**SHORT EXERCISE**
For each of the rows below, report every line that contains the string "kern".

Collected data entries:
━━━━━━━━━━━━━━━━━━━━

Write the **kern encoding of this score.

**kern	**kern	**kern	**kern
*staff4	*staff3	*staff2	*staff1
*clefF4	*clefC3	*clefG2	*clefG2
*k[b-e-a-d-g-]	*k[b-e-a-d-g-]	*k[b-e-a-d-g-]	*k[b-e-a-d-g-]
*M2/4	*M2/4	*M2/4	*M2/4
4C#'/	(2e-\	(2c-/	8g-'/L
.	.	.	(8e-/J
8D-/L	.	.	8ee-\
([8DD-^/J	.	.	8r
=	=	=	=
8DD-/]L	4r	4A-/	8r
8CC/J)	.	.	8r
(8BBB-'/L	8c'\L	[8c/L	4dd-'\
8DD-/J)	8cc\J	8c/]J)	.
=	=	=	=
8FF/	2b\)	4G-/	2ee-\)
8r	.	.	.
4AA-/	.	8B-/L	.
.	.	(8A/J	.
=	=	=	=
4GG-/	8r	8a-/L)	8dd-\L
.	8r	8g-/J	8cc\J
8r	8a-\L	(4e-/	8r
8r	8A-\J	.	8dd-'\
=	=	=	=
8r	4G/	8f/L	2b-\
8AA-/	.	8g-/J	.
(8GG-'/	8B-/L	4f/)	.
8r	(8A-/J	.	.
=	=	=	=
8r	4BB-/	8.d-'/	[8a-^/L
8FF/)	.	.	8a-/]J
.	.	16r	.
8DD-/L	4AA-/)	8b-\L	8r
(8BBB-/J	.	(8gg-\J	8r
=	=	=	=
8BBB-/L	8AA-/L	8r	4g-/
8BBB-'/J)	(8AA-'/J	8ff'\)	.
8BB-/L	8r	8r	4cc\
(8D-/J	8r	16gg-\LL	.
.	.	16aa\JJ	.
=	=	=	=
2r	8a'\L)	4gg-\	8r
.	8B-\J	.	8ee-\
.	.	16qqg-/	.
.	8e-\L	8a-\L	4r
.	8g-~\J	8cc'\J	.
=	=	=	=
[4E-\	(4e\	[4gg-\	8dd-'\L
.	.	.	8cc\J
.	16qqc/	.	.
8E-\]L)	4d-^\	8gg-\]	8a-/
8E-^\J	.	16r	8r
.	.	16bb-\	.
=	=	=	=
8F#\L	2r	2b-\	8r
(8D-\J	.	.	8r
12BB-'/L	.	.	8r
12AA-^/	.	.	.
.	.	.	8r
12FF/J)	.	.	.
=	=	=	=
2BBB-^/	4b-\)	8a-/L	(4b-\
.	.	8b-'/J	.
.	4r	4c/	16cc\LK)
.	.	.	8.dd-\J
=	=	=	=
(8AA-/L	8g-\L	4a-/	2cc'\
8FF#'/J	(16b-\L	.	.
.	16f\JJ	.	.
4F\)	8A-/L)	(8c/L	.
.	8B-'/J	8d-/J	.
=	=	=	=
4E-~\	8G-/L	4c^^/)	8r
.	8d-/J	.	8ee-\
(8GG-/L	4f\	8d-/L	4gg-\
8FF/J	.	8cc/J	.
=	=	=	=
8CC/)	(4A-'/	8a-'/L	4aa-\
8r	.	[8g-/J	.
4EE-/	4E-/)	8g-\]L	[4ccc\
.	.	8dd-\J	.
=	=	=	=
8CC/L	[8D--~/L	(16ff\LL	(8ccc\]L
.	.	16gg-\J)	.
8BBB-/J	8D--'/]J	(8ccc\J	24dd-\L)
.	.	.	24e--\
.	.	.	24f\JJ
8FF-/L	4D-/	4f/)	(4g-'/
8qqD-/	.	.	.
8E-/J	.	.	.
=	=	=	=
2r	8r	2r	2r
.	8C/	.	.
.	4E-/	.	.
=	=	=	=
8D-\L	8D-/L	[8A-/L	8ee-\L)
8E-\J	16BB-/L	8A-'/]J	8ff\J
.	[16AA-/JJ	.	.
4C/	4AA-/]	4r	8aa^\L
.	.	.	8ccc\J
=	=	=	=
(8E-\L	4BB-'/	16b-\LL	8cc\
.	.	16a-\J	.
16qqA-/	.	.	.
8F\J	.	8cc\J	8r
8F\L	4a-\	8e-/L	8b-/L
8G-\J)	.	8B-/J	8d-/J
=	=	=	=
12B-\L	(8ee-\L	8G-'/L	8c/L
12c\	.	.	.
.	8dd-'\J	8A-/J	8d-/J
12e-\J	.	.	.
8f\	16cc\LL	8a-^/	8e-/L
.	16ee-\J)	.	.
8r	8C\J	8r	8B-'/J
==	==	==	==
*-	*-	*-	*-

━━━━━━━━━━━━━━━━━━━━

**RESULT OF THIS EXERCISE**
Write the **kern encoding of this score.
**kern	**kern	**kern	**kern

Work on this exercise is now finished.